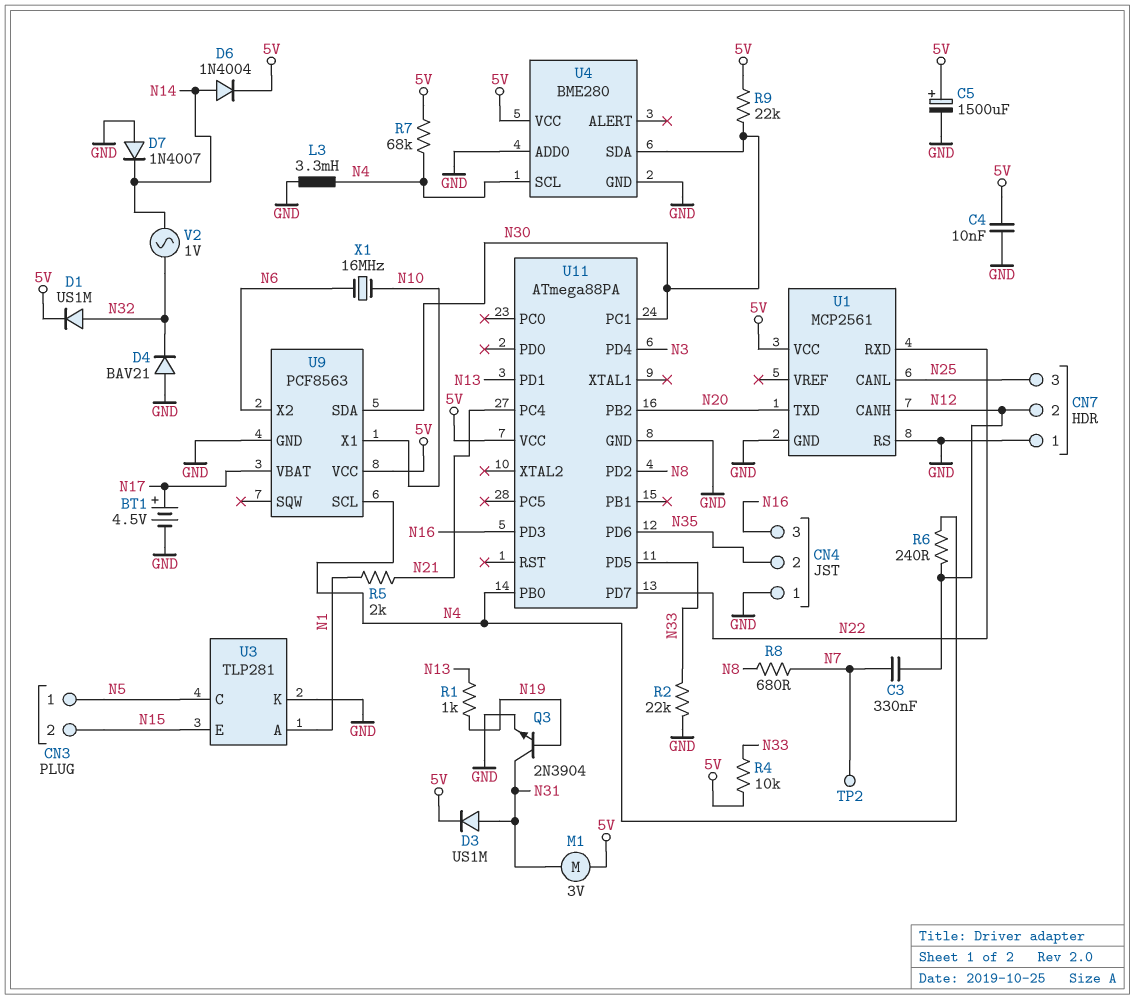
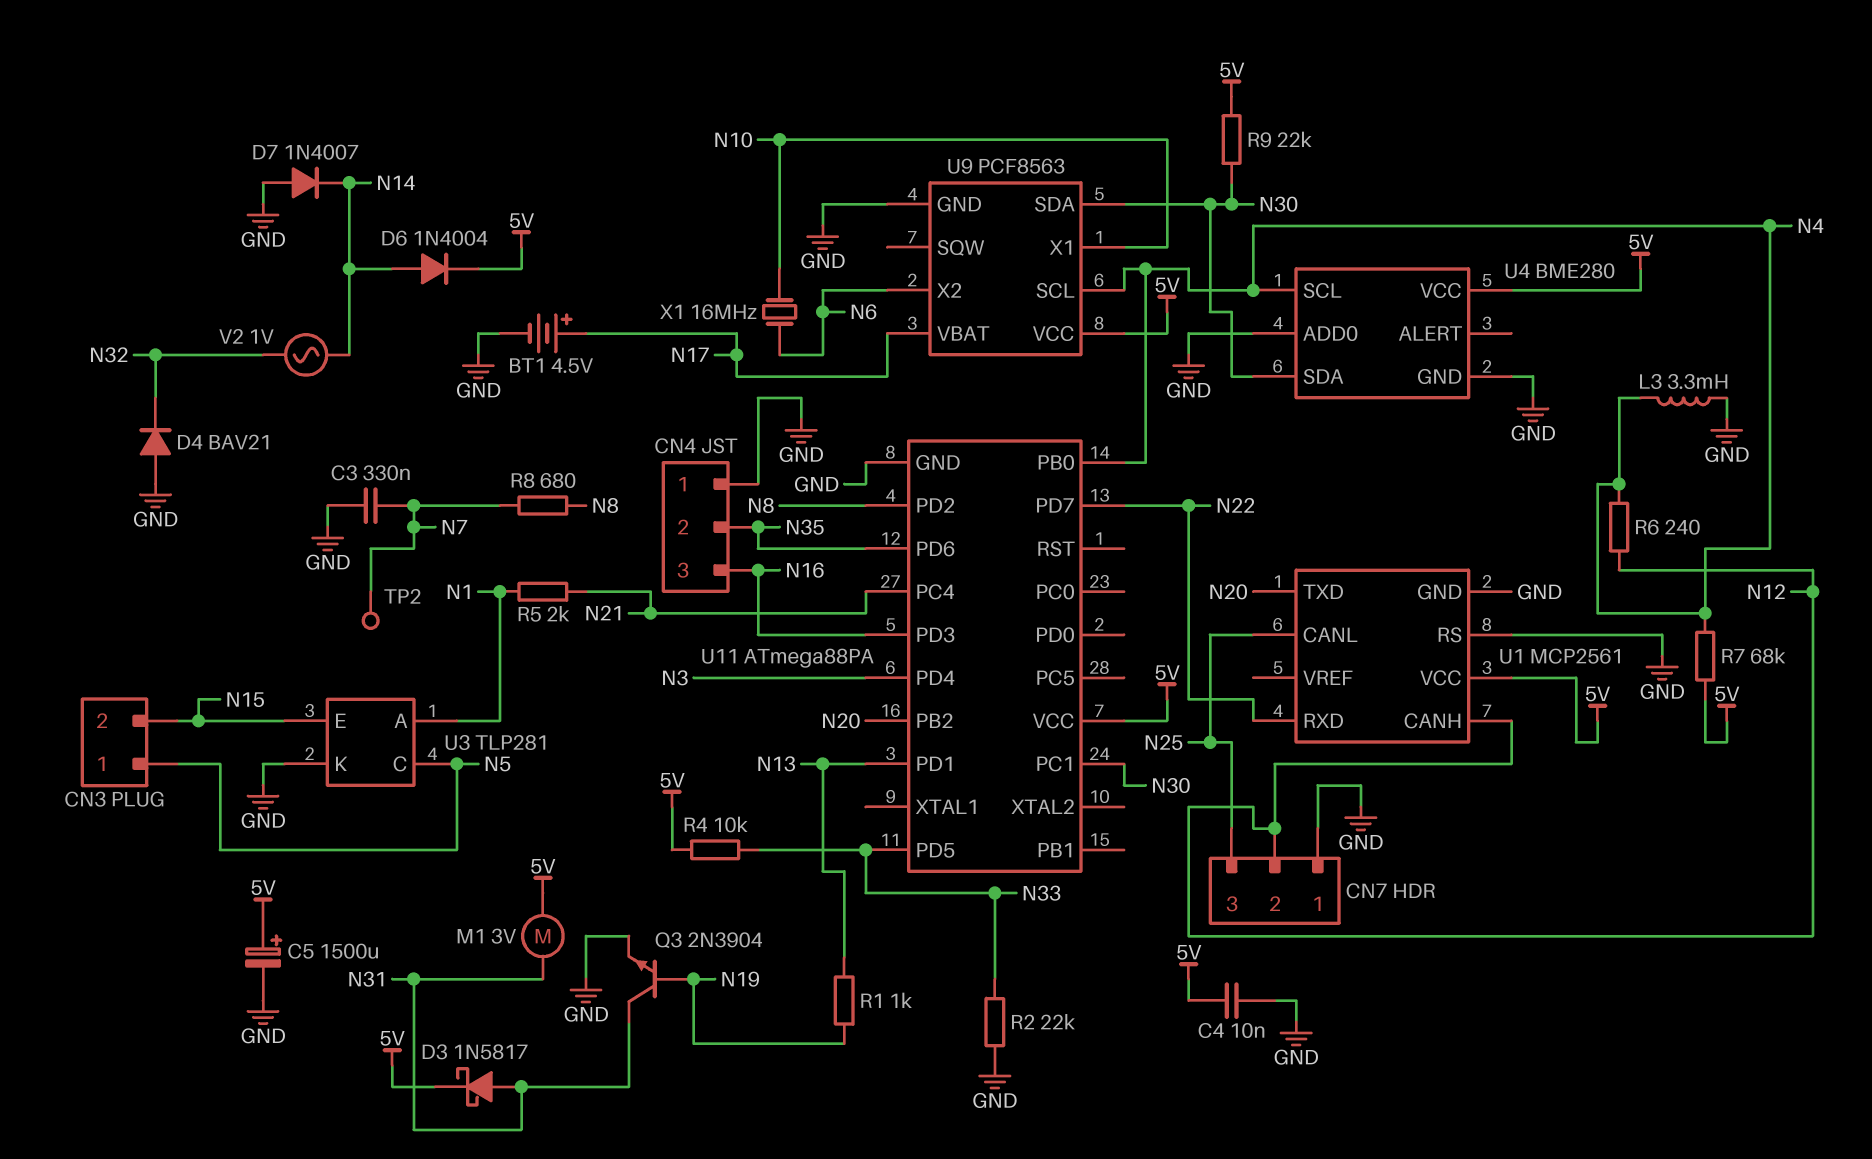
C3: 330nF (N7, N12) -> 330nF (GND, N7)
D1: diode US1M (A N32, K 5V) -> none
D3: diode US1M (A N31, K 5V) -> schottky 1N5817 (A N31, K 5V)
----
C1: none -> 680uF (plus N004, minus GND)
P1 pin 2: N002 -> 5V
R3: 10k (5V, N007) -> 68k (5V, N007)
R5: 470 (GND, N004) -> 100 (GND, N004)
----
Required action: Starting at the line above that contains "P1 pin 2: N002 -> 5V", write out each line exactly until the line that contains "R5: 470 (GND, N004) -> 100 (GND, N004)" has been written, and stop there.

Solution for this exercise:
P1 pin 2: N002 -> 5V
R3: 10k (5V, N007) -> 68k (5V, N007)
R5: 470 (GND, N004) -> 100 (GND, N004)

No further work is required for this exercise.